*** Entries provided Section Begins ***
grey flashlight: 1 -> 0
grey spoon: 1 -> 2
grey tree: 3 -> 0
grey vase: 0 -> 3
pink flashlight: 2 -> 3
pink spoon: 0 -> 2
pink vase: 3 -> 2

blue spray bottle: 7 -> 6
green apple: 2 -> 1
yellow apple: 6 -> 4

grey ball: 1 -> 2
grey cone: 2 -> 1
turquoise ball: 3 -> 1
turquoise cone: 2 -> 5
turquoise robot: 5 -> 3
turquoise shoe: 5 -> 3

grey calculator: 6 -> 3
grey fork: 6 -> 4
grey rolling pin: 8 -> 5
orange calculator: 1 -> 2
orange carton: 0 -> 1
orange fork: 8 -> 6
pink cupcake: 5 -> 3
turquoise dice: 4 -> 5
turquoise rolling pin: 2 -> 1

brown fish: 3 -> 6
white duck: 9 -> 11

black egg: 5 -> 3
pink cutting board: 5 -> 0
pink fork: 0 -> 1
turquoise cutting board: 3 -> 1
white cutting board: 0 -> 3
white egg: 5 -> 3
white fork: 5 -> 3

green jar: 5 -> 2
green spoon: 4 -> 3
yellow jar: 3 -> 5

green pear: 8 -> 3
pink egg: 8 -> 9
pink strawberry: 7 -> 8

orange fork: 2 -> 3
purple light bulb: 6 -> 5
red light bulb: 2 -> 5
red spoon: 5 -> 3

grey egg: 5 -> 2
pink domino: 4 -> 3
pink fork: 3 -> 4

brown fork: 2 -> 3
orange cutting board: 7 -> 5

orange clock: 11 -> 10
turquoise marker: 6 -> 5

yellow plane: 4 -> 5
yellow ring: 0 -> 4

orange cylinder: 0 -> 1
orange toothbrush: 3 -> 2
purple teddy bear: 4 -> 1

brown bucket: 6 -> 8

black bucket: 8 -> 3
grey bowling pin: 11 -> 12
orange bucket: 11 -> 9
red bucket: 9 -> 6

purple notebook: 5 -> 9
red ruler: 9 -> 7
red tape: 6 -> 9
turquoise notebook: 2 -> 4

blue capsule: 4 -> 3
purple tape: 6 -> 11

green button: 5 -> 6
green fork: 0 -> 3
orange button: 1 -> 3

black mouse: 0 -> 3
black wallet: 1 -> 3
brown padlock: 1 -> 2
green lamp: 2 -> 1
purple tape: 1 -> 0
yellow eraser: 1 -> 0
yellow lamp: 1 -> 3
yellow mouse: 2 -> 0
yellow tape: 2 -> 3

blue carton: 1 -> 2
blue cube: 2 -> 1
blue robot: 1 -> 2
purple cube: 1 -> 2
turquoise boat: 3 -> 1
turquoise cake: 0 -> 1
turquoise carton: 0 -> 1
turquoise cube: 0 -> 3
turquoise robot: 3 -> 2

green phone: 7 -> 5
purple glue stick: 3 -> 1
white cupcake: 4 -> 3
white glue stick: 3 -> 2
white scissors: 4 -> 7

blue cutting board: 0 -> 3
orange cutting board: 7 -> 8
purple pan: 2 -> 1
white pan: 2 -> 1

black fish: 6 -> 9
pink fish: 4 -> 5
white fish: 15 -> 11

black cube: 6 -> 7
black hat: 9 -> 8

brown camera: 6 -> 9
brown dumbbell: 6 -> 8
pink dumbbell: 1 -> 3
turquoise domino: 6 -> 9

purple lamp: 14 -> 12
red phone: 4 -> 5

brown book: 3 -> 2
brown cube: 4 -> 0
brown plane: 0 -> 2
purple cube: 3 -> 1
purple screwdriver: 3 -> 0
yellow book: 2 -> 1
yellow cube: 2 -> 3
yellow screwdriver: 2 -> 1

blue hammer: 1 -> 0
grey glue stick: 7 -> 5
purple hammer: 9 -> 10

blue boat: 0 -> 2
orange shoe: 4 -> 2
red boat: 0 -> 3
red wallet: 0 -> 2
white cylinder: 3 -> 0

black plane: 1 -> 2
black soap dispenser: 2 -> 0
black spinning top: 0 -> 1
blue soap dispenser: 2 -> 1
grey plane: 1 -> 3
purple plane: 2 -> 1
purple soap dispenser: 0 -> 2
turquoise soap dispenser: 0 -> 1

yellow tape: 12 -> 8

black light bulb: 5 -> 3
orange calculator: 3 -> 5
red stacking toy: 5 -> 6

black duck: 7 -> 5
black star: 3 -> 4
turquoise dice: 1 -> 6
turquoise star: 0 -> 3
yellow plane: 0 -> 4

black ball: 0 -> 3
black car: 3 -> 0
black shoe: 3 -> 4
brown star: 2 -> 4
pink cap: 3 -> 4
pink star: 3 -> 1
*** Entries provided Section Ends ***
Problem: Extract all lines of the records above that include "star".

Answer section:
black star: 3 -> 4
turquoise star: 0 -> 3
brown star: 2 -> 4
pink star: 3 -> 1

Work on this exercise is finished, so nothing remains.